#### [WORKING DATA]
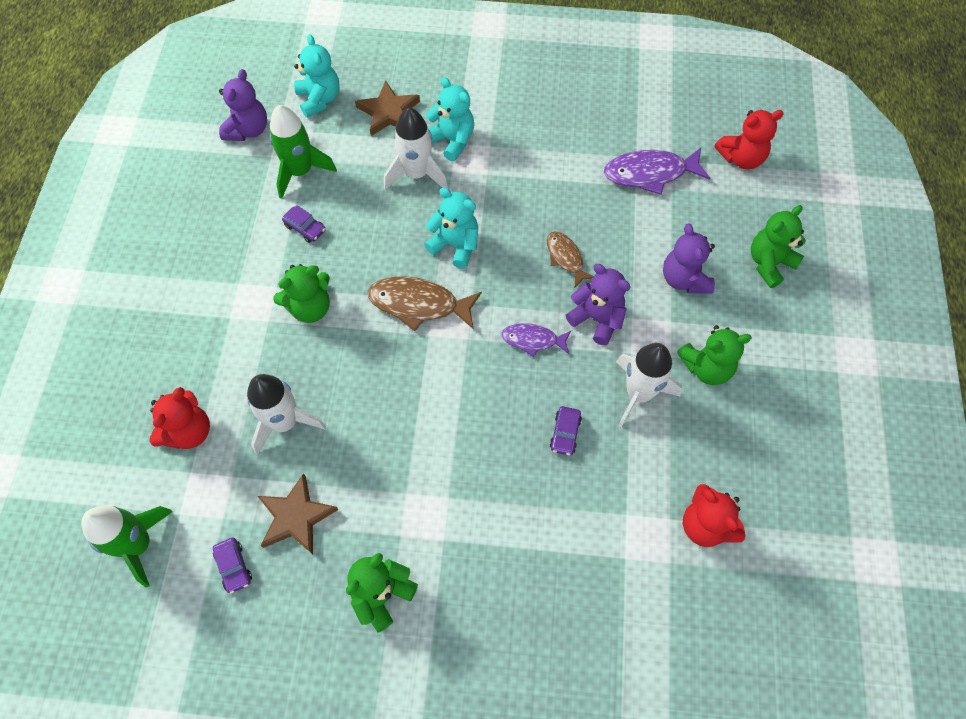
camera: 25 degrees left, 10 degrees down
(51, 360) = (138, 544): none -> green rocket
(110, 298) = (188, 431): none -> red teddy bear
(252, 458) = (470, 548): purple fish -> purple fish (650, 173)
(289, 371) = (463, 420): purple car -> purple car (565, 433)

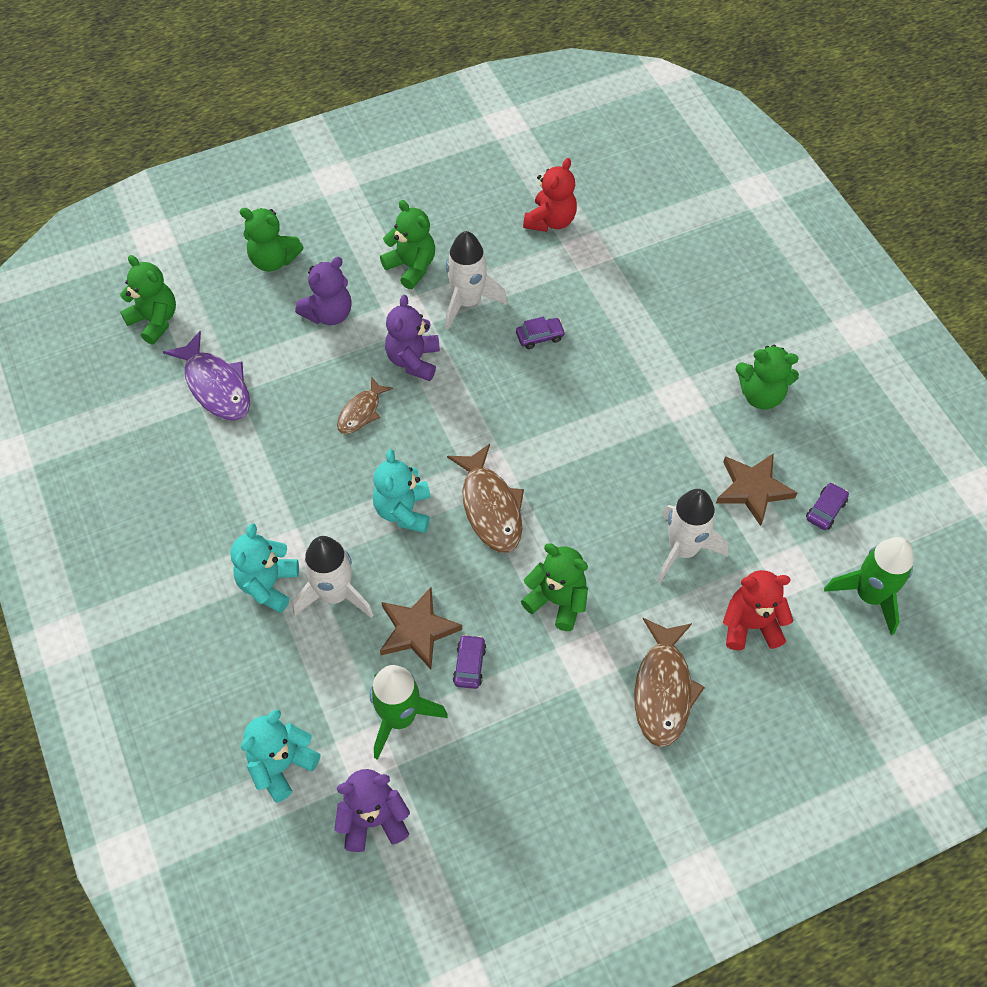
camera: 120 degrees left, 5 degrees down
(192, 338) = (663, 689): none -> brown fish
(388, 112) = (261, 673): brown star -> brown star (417, 630)
(533, 340) = (467, 398): purple fish -> none
(741, 158) = (155, 321): red teddy bear -> green teddy bear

#### [EXERCISE INSTRUCTIONS]
Count how many lines of the listing above include the word "brown", then reply with that count and no other text.

#### [RESPONSE BOX]
2